== Raw data

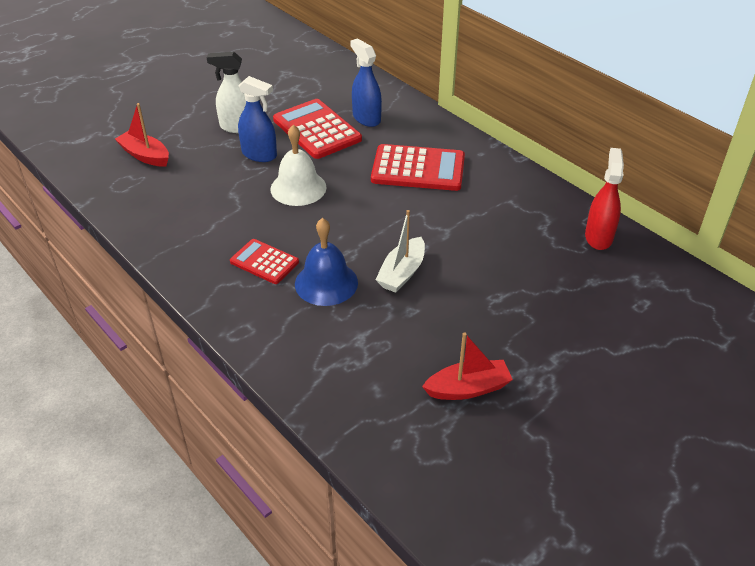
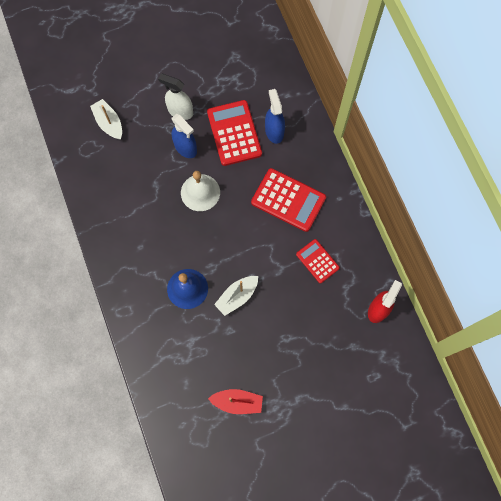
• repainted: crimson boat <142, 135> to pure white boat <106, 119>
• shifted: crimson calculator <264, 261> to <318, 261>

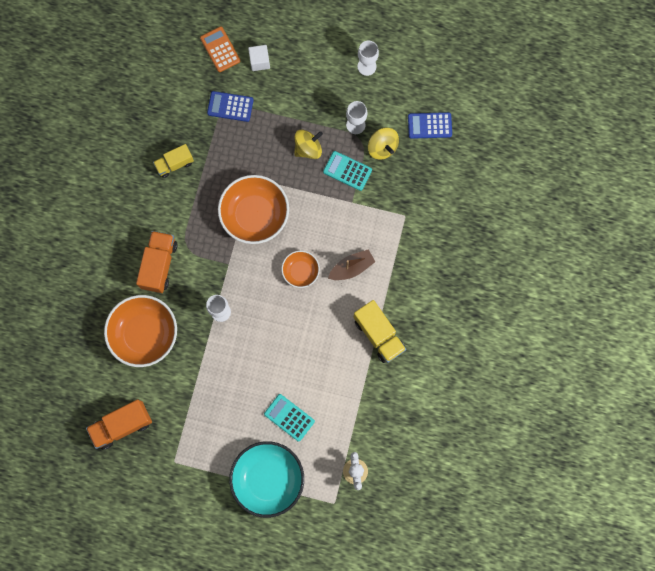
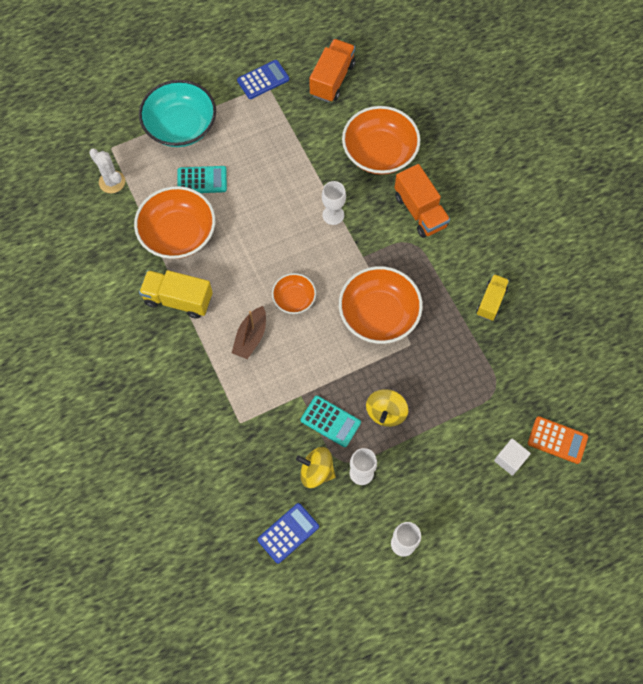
• shifted: cobalt calculator <230, 106> to <263, 79>
• rotated: teal calculator <347, 171> = <331, 421> 45 degrees clockwise
• new: orange-coloured serving bowl <174, 222>

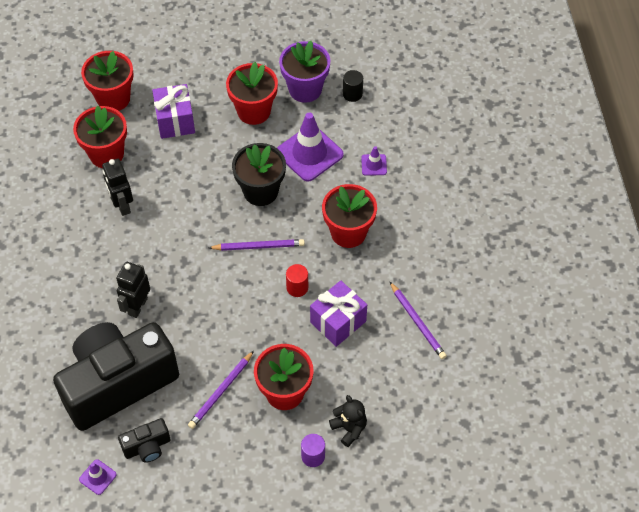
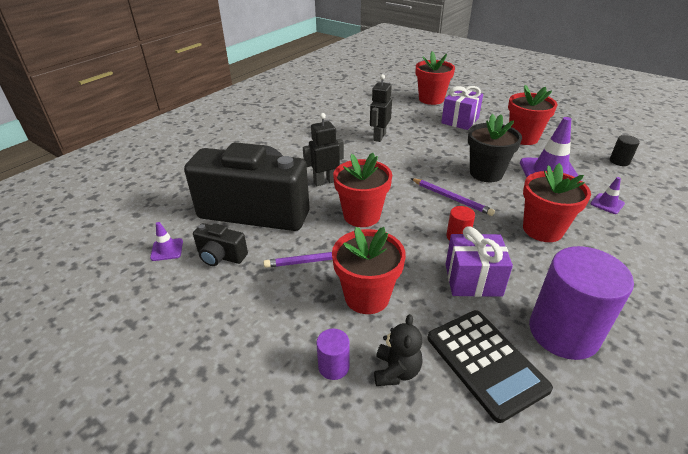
• shifted: crimson plant pot <100, 137> to <362, 190>
• gone: royal purple plant pot <304, 72>
• swapped: royal purple lead pencil <418, 320> to royal purple cylinder <581, 303>
• new: ebony calculator <490, 366>

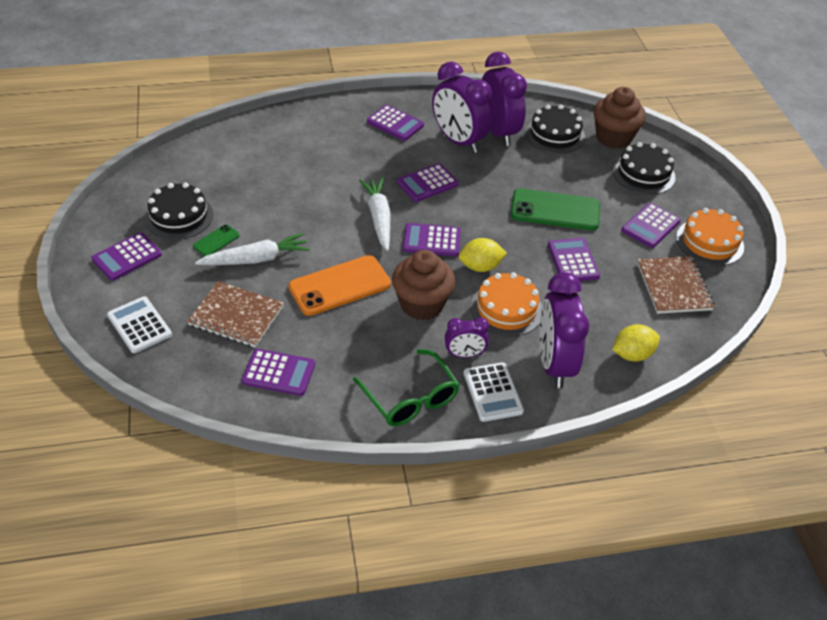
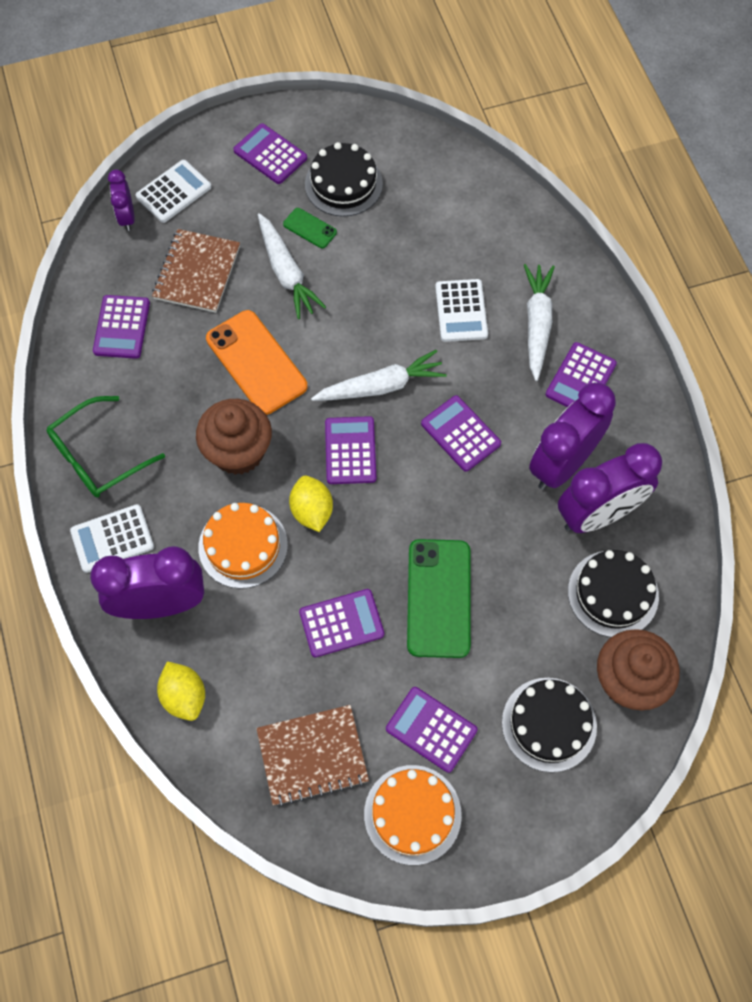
• shifted: royal purple bedside clock <467, 337> to <121, 200>
• new: pure white calculator <461, 310>
• new: pure white carrot <539, 322>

====

Skip the pictures. Return exactly the lines from the one containing "calculator <490, 366>" through the end of the data above, both included, and nothing besides.

• new: ebony calculator <490, 366>

• shifted: royal purple bedside clock <467, 337> to <121, 200>
• new: pure white calculator <461, 310>
• new: pure white carrot <539, 322>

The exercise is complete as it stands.